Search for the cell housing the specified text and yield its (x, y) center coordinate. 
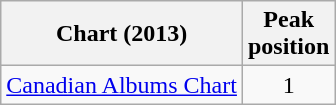
Peakposition (288, 34)
1 (288, 85)
Canadian Albums Chart (122, 85)
Chart (2013) (122, 34)
Output the (X, Y) coordinate of the center of the cell containing the given text.  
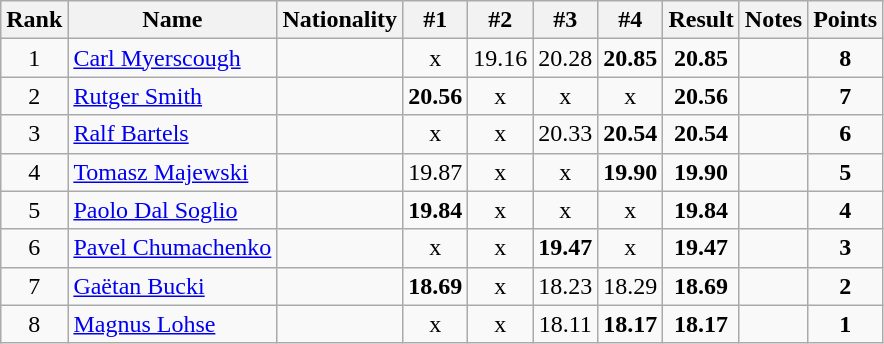
Rank (34, 20)
Magnus Lohse (172, 324)
20.28 (566, 58)
Nationality (340, 20)
19.16 (500, 58)
#4 (630, 20)
Carl Myerscough (172, 58)
19.87 (436, 172)
Points (846, 20)
Name (172, 20)
20.33 (566, 134)
#2 (500, 20)
Ralf Bartels (172, 134)
Rutger Smith (172, 96)
#1 (436, 20)
Notes (773, 20)
18.11 (566, 324)
Tomasz Majewski (172, 172)
18.23 (566, 286)
#3 (566, 20)
Paolo Dal Soglio (172, 210)
Result (701, 20)
18.29 (630, 286)
Gaëtan Bucki (172, 286)
Pavel Chumachenko (172, 248)
Return [X, Y] of the center of cell containing provided text 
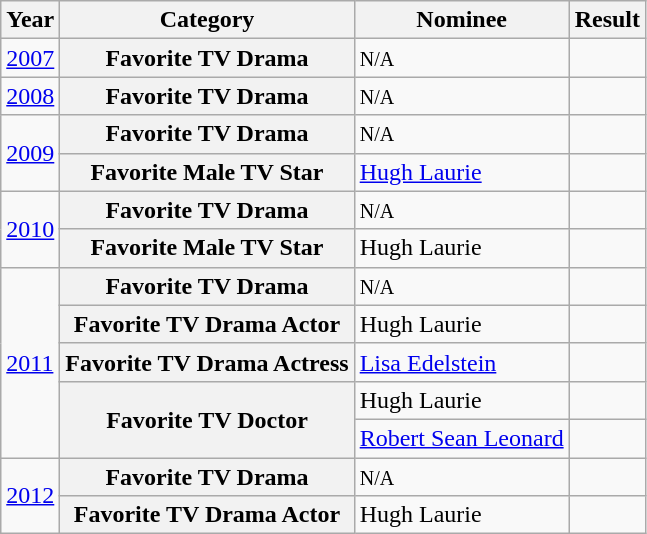
Robert Sean Leonard [462, 438]
2008 [30, 96]
Category [207, 20]
2012 [30, 496]
Year [30, 20]
2009 [30, 153]
Favorite TV Doctor [207, 419]
Lisa Edelstein [462, 362]
Nominee [462, 20]
2010 [30, 229]
Favorite TV Drama Actress [207, 362]
2007 [30, 58]
2011 [30, 362]
Result [607, 20]
Provide the [X, Y] coordinate of the cell's center where the given text is located.  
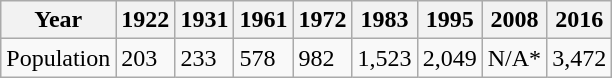
1961 [264, 20]
2016 [580, 20]
233 [204, 58]
578 [264, 58]
1922 [146, 20]
1983 [384, 20]
Year [58, 20]
N/A* [514, 58]
2008 [514, 20]
1931 [204, 20]
982 [322, 58]
1995 [450, 20]
1,523 [384, 58]
Population [58, 58]
3,472 [580, 58]
203 [146, 58]
2,049 [450, 58]
1972 [322, 20]
Extract the (x, y) coordinate from the center of the cell holding the provided text.  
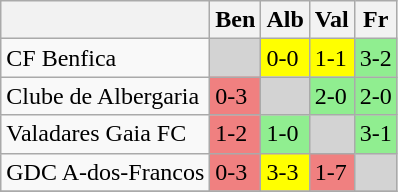
GDC A-dos-Francos (106, 172)
1-7 (332, 172)
1-2 (236, 134)
Clube de Albergaria (106, 96)
Valadares Gaia FC (106, 134)
Val (332, 20)
3-3 (285, 172)
Alb (285, 20)
3-1 (376, 134)
3-2 (376, 58)
CF Benfica (106, 58)
Ben (236, 20)
0-0 (285, 58)
1-1 (332, 58)
Fr (376, 20)
1-0 (285, 134)
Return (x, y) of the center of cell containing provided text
# # #
[Requirements]
Write out every line of the items above as one numbered list, skipping any blank lines. Leave the pictures out.

[Solution]
1. Search for the cell housing the specified text and yield its (x, y) center coordinate. 
2. Peakposition (288, 34)
3. 1 (288, 85)
4. Canadian Albums Chart (122, 85)
5. Chart (2013) (122, 34)
6. Output the (X, Y) coordinate of the center of the cell containing the given text.  
7. Rank (34, 20)
8. Magnus Lohse (172, 324)
9. 20.28 (566, 58)
10. Nationality (340, 20)
11. 19.16 (500, 58)
12. #4 (630, 20)
13. Carl Myerscough (172, 58)
14. 19.87 (436, 172)
15. Points (846, 20)
16. Name (172, 20)
17. 20.33 (566, 134)
18. #2 (500, 20)
19. Ralf Bartels (172, 134)
20. Rutger Smith (172, 96)
21. #1 (436, 20)
22. Notes (773, 20)
23. 18.11 (566, 324)
24. Tomasz Majewski (172, 172)
25. 18.23 (566, 286)
26. #3 (566, 20)
27. Paolo Dal Soglio (172, 210)
28. Result (701, 20)
29. 18.29 (630, 286)
30. Gaëtan Bucki (172, 286)
31. Pavel Chumachenko (172, 248)
32. Return [X, Y] of the center of cell containing provided text 
33. Robert Sean Leonard [462, 438]
34. 2008 [30, 96]
35. Category [207, 20]
36. 2012 [30, 496]
37. Year [30, 20]
38. 2009 [30, 153]
39. Favorite TV Doctor [207, 419]
40. Lisa Edelstein [462, 362]
41. Nominee [462, 20]
42. 2010 [30, 229]
43. Favorite TV Drama Actress [207, 362]
44. 2007 [30, 58]
45. 2011 [30, 362]
46. Result [607, 20]
47. Provide the [X, Y] coordinate of the cell's center where the given text is located.  
48. 1961 [264, 20]
49. 2016 [580, 20]
50. 233 [204, 58]
51. 578 [264, 58]
52. 1922 [146, 20]
53. 1983 [384, 20]
54. Year [58, 20]
55. N/A* [514, 58]
56. 2008 [514, 20]
57. 1931 [204, 20]
58. 982 [322, 58]
59. 1995 [450, 20]
60. 1,523 [384, 58]
61. Population [58, 58]
62. 3,472 [580, 58]
63. 203 [146, 58]
64. 2,049 [450, 58]
65. 1972 [322, 20]
66. Extract the (x, y) coordinate from the center of the cell holding the provided text.  
67. GDC A-dos-Francos (106, 172)
68. 1-7 (332, 172)
69. 1-2 (236, 134)
70. Clube de Albergaria (106, 96)
71. Valadares Gaia FC (106, 134)
72. Val (332, 20)
73. 3-3 (285, 172)
74. Alb (285, 20)
75. 3-1 (376, 134)
76. 3-2 (376, 58)
77. CF Benfica (106, 58)
78. Ben (236, 20)
79. 0-0 (285, 58)
80. 1-1 (332, 58)
81. Fr (376, 20)
82. 1-0 (285, 134)
83. Return (x, y) of the center of cell containing provided text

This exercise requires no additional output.